What is required – Restate word for word the run of lines that begins at the one containing "pink domino [308,291]" and ends at the last line of the listing.

═══

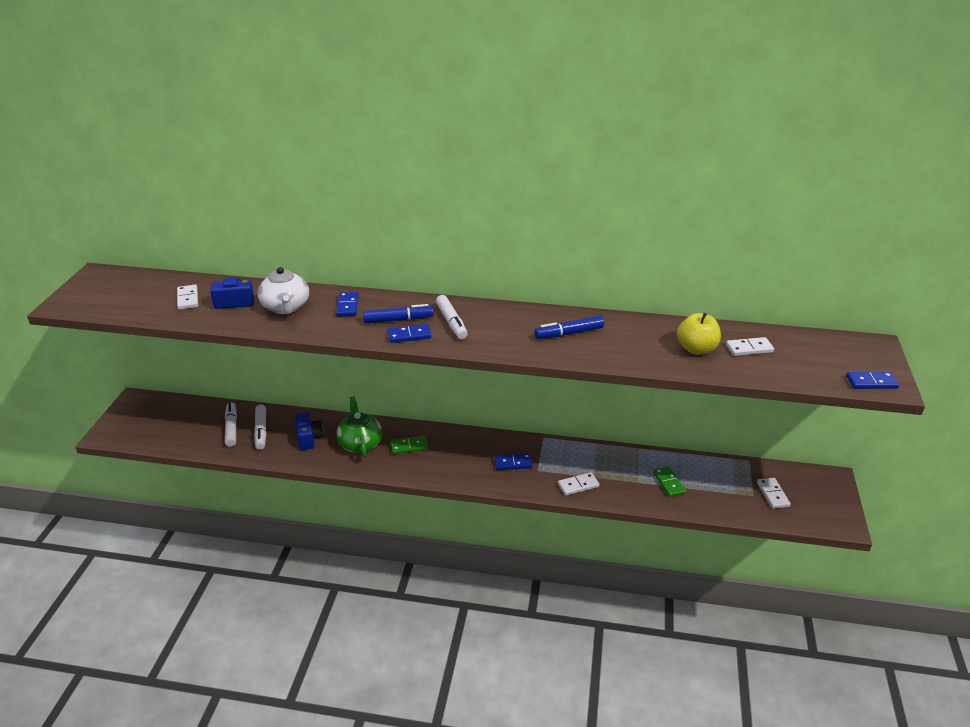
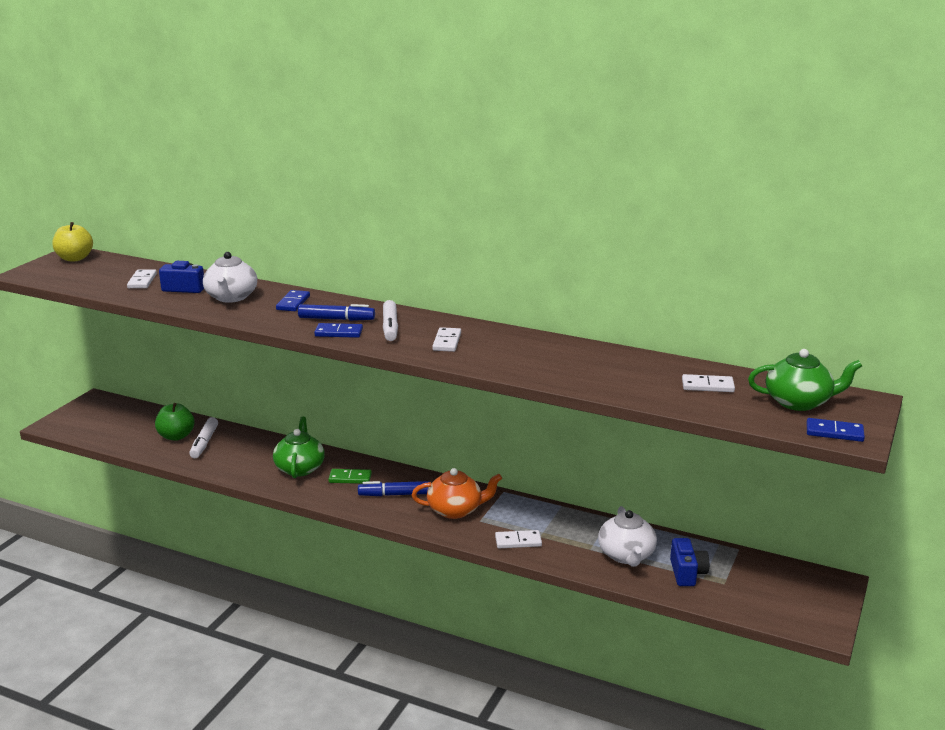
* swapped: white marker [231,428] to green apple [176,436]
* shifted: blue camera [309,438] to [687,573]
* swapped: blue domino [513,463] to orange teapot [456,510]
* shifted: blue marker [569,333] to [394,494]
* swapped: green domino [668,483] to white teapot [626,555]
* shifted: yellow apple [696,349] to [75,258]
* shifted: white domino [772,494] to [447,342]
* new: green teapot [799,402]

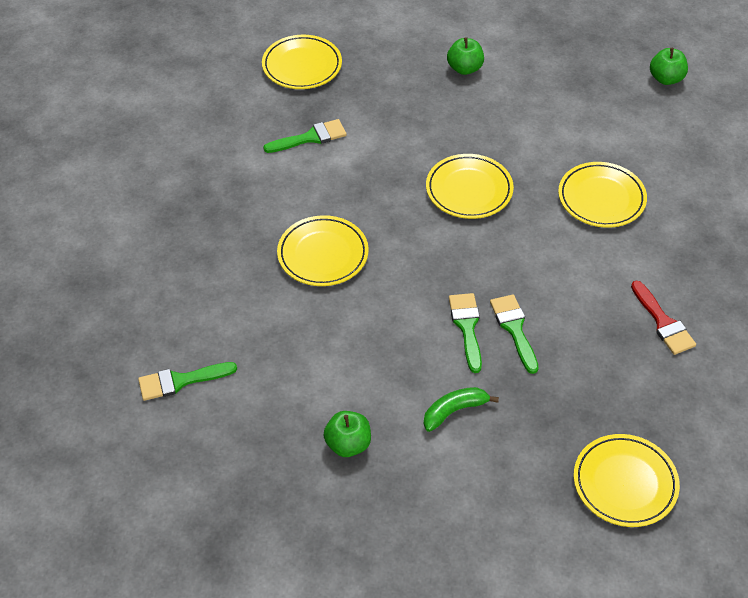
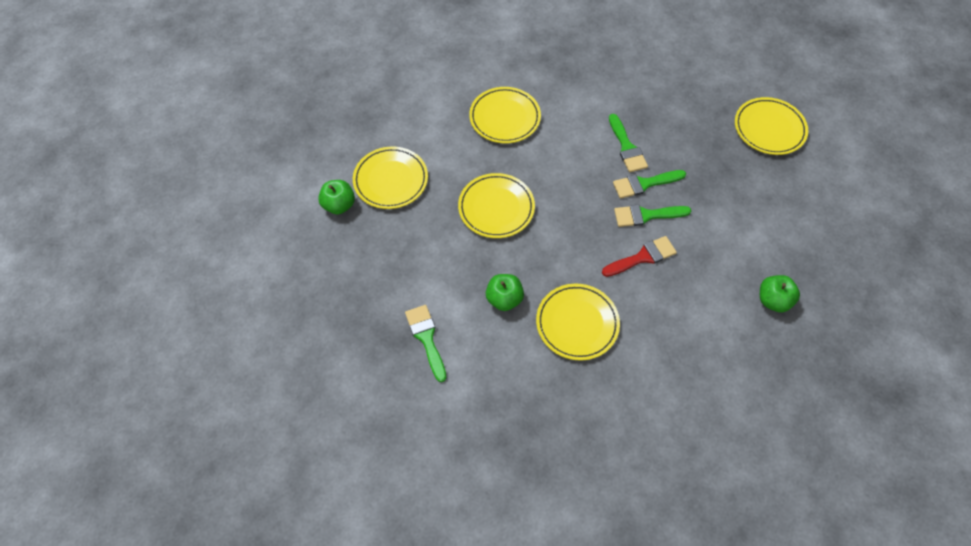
* shifted: green brush [180,381] to [627,147]
* shifted: yellow plate [302,66] to [391,180]
* gone: green banana [454,411]
* shifted: red brush [663,322] to [643,257]
* shifted: green apple [666,79] to [504,299]

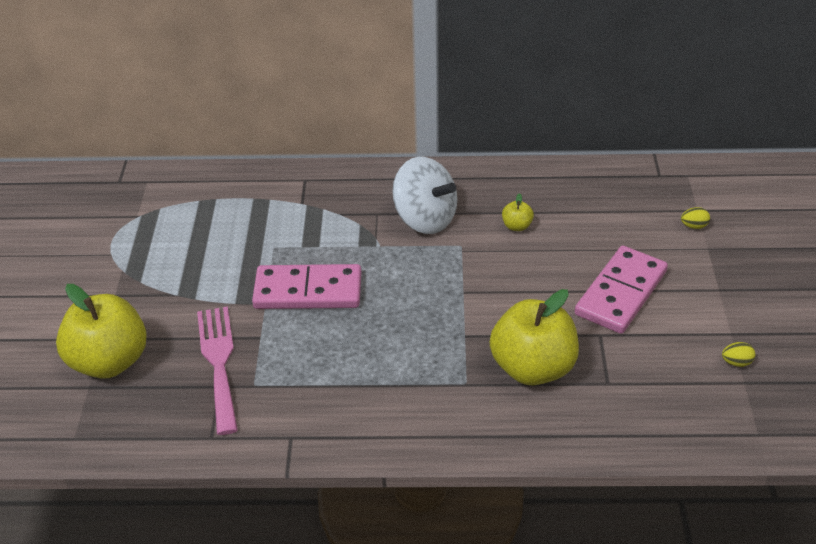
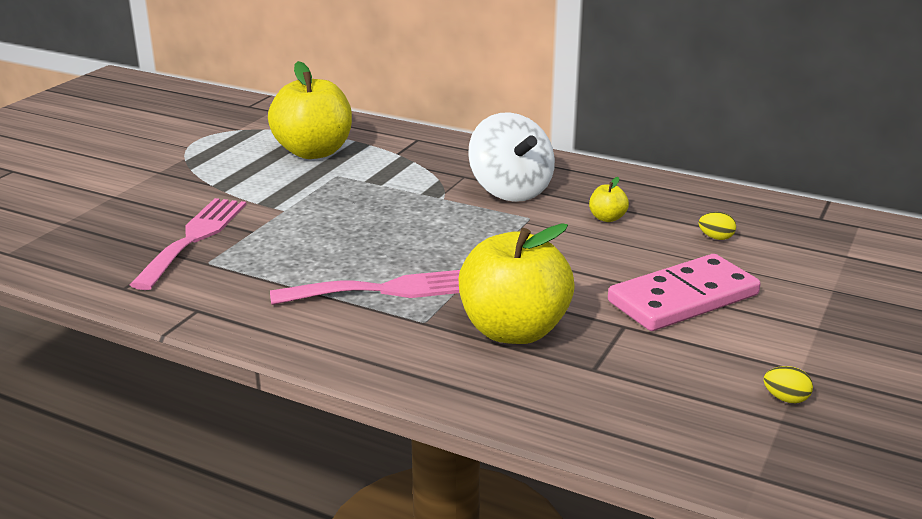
* shifted: yellow apple [109,361] to [313,152]
* gone: pink domino [308,291]
* shifted: yellow egg [694,226] to [716,238]
* new: pink fork [388,290]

═══

Solution to the exercise –
* gone: pink domino [308,291]
* shifted: yellow egg [694,226] to [716,238]
* new: pink fork [388,290]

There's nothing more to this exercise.